- _Request_:
Your job with the data below is to output exactly the lines from the one holding "camera: 15 degrees left, 10 degrees down" down to the one holding "none -> pink strawberry [460,311,527,372]", both included, and no others.

- _Excerpted records_:
++++++++++++++++++++

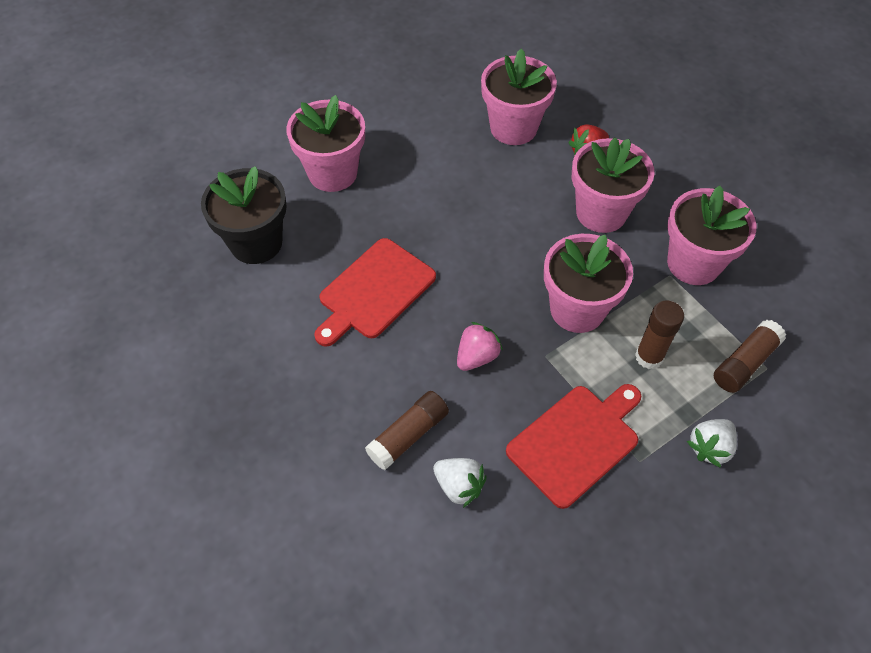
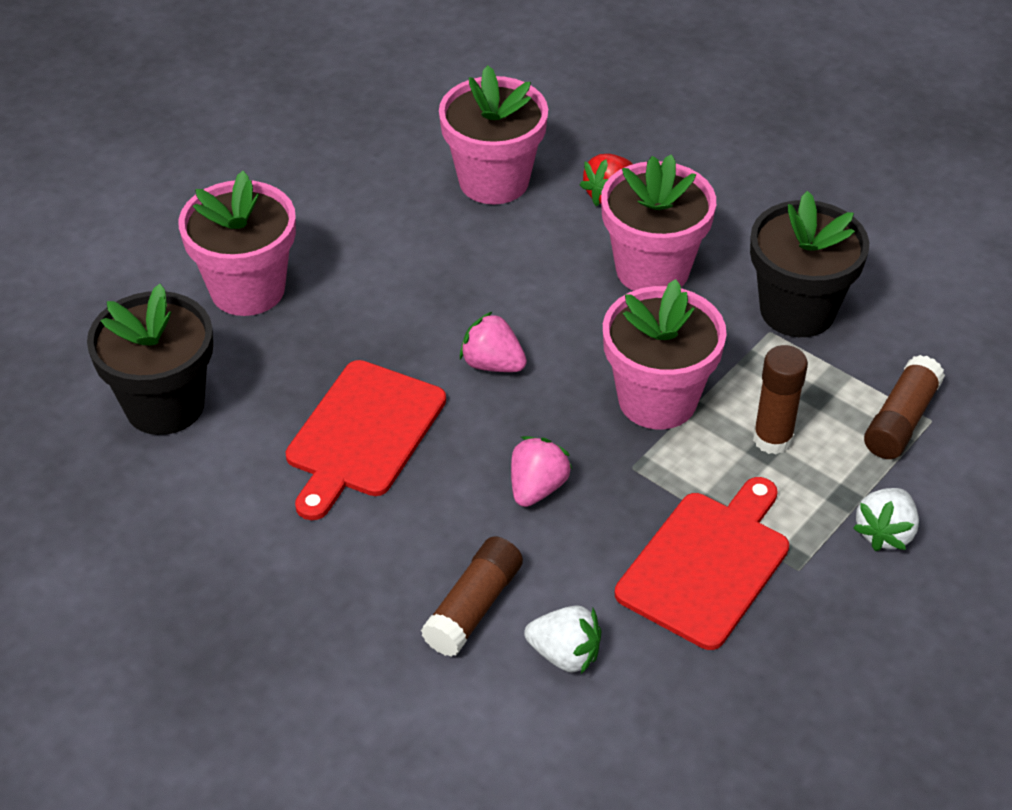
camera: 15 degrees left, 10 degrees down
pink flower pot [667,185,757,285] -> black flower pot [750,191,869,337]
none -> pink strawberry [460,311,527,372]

++++++++++++++++++++

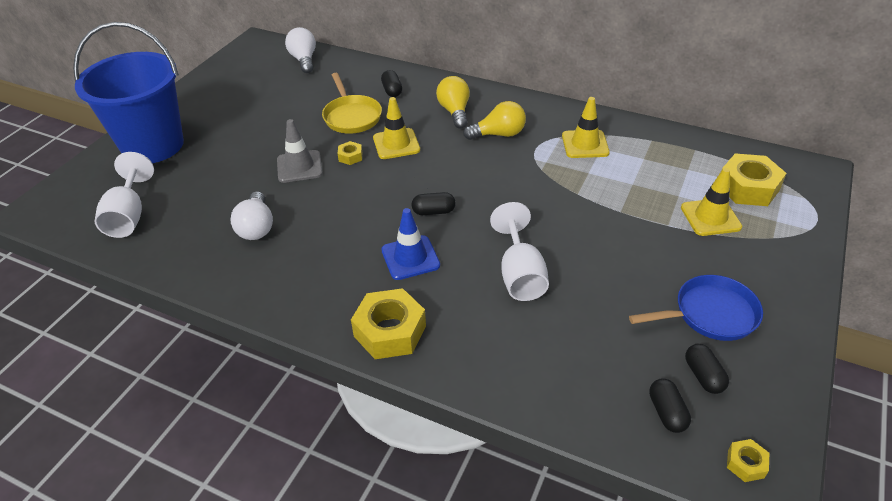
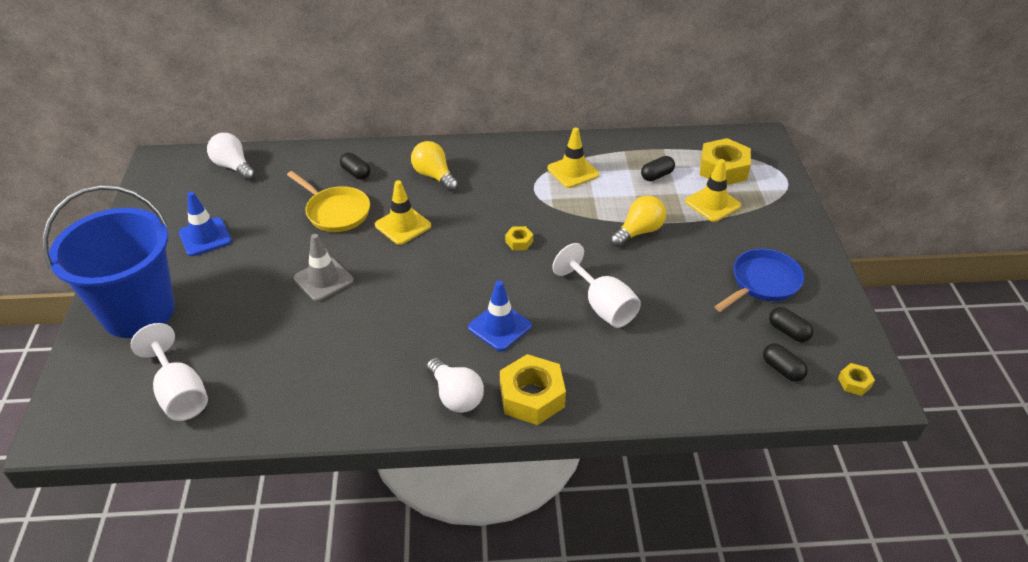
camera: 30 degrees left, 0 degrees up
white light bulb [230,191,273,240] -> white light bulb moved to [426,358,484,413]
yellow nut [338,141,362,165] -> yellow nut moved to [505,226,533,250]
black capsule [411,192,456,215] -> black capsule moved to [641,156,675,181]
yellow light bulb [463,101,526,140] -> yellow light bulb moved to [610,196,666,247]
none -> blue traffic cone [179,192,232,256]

++++++++++++++++++++

- _Answer below_:
camera: 15 degrees left, 10 degrees down
pink flower pot [667,185,757,285] -> black flower pot [750,191,869,337]
none -> pink strawberry [460,311,527,372]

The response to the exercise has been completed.